> **Recorded data**
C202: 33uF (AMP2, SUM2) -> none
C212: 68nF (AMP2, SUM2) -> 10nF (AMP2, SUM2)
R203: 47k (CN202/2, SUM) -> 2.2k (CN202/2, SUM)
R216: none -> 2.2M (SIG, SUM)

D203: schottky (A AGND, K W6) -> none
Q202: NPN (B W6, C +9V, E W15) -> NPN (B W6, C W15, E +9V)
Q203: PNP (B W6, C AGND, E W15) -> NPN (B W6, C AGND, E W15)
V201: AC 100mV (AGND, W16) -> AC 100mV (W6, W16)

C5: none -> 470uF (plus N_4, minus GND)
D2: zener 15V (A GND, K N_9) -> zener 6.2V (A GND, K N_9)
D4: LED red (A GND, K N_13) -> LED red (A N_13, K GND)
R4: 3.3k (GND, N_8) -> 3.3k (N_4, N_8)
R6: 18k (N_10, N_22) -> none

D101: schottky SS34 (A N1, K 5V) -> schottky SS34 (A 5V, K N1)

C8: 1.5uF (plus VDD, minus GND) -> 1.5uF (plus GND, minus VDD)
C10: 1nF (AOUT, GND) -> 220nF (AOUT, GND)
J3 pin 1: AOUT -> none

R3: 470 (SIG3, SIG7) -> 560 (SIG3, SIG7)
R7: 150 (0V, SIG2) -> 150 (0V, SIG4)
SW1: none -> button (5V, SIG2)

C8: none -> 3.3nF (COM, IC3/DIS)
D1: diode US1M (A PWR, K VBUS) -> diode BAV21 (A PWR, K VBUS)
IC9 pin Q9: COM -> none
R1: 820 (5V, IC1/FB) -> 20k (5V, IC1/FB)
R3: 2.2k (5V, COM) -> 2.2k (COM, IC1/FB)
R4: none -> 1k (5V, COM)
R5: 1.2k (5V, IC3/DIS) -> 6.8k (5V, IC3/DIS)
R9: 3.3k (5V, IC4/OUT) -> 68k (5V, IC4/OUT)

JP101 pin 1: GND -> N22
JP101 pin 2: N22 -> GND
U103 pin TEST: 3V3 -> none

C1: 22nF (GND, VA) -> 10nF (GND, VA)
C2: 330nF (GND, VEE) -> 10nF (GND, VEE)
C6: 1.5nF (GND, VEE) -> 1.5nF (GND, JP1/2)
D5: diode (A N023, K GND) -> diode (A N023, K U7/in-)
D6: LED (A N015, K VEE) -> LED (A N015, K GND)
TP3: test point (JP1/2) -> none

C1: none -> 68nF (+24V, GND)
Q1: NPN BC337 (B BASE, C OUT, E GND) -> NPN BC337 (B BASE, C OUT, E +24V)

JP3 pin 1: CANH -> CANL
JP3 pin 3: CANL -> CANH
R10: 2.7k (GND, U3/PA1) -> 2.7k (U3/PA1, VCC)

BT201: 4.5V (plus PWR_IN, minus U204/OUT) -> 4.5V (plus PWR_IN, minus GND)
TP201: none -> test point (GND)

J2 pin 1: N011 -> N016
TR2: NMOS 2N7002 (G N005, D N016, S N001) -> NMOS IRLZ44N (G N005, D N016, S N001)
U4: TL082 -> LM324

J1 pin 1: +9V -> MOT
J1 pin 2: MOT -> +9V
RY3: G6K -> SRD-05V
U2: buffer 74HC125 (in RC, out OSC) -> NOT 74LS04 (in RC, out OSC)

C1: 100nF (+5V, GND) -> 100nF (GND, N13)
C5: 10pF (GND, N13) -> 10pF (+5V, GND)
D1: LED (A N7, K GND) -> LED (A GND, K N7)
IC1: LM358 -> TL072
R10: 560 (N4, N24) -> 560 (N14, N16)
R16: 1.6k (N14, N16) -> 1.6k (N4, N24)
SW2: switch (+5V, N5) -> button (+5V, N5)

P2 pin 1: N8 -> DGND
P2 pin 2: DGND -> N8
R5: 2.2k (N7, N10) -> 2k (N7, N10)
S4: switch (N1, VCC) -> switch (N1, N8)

> **Instructions for the task**
Write down all of the listing exactly.

> **Exercise solution**
C202: 33uF (AMP2, SUM2) -> none
C212: 68nF (AMP2, SUM2) -> 10nF (AMP2, SUM2)
R203: 47k (CN202/2, SUM) -> 2.2k (CN202/2, SUM)
R216: none -> 2.2M (SIG, SUM)

D203: schottky (A AGND, K W6) -> none
Q202: NPN (B W6, C +9V, E W15) -> NPN (B W6, C W15, E +9V)
Q203: PNP (B W6, C AGND, E W15) -> NPN (B W6, C AGND, E W15)
V201: AC 100mV (AGND, W16) -> AC 100mV (W6, W16)

C5: none -> 470uF (plus N_4, minus GND)
D2: zener 15V (A GND, K N_9) -> zener 6.2V (A GND, K N_9)
D4: LED red (A GND, K N_13) -> LED red (A N_13, K GND)
R4: 3.3k (GND, N_8) -> 3.3k (N_4, N_8)
R6: 18k (N_10, N_22) -> none

D101: schottky SS34 (A N1, K 5V) -> schottky SS34 (A 5V, K N1)

C8: 1.5uF (plus VDD, minus GND) -> 1.5uF (plus GND, minus VDD)
C10: 1nF (AOUT, GND) -> 220nF (AOUT, GND)
J3 pin 1: AOUT -> none

R3: 470 (SIG3, SIG7) -> 560 (SIG3, SIG7)
R7: 150 (0V, SIG2) -> 150 (0V, SIG4)
SW1: none -> button (5V, SIG2)

C8: none -> 3.3nF (COM, IC3/DIS)
D1: diode US1M (A PWR, K VBUS) -> diode BAV21 (A PWR, K VBUS)
IC9 pin Q9: COM -> none
R1: 820 (5V, IC1/FB) -> 20k (5V, IC1/FB)
R3: 2.2k (5V, COM) -> 2.2k (COM, IC1/FB)
R4: none -> 1k (5V, COM)
R5: 1.2k (5V, IC3/DIS) -> 6.8k (5V, IC3/DIS)
R9: 3.3k (5V, IC4/OUT) -> 68k (5V, IC4/OUT)

JP101 pin 1: GND -> N22
JP101 pin 2: N22 -> GND
U103 pin TEST: 3V3 -> none

C1: 22nF (GND, VA) -> 10nF (GND, VA)
C2: 330nF (GND, VEE) -> 10nF (GND, VEE)
C6: 1.5nF (GND, VEE) -> 1.5nF (GND, JP1/2)
D5: diode (A N023, K GND) -> diode (A N023, K U7/in-)
D6: LED (A N015, K VEE) -> LED (A N015, K GND)
TP3: test point (JP1/2) -> none

C1: none -> 68nF (+24V, GND)
Q1: NPN BC337 (B BASE, C OUT, E GND) -> NPN BC337 (B BASE, C OUT, E +24V)

JP3 pin 1: CANH -> CANL
JP3 pin 3: CANL -> CANH
R10: 2.7k (GND, U3/PA1) -> 2.7k (U3/PA1, VCC)

BT201: 4.5V (plus PWR_IN, minus U204/OUT) -> 4.5V (plus PWR_IN, minus GND)
TP201: none -> test point (GND)

J2 pin 1: N011 -> N016
TR2: NMOS 2N7002 (G N005, D N016, S N001) -> NMOS IRLZ44N (G N005, D N016, S N001)
U4: TL082 -> LM324

J1 pin 1: +9V -> MOT
J1 pin 2: MOT -> +9V
RY3: G6K -> SRD-05V
U2: buffer 74HC125 (in RC, out OSC) -> NOT 74LS04 (in RC, out OSC)

C1: 100nF (+5V, GND) -> 100nF (GND, N13)
C5: 10pF (GND, N13) -> 10pF (+5V, GND)
D1: LED (A N7, K GND) -> LED (A GND, K N7)
IC1: LM358 -> TL072
R10: 560 (N4, N24) -> 560 (N14, N16)
R16: 1.6k (N14, N16) -> 1.6k (N4, N24)
SW2: switch (+5V, N5) -> button (+5V, N5)

P2 pin 1: N8 -> DGND
P2 pin 2: DGND -> N8
R5: 2.2k (N7, N10) -> 2k (N7, N10)
S4: switch (N1, VCC) -> switch (N1, N8)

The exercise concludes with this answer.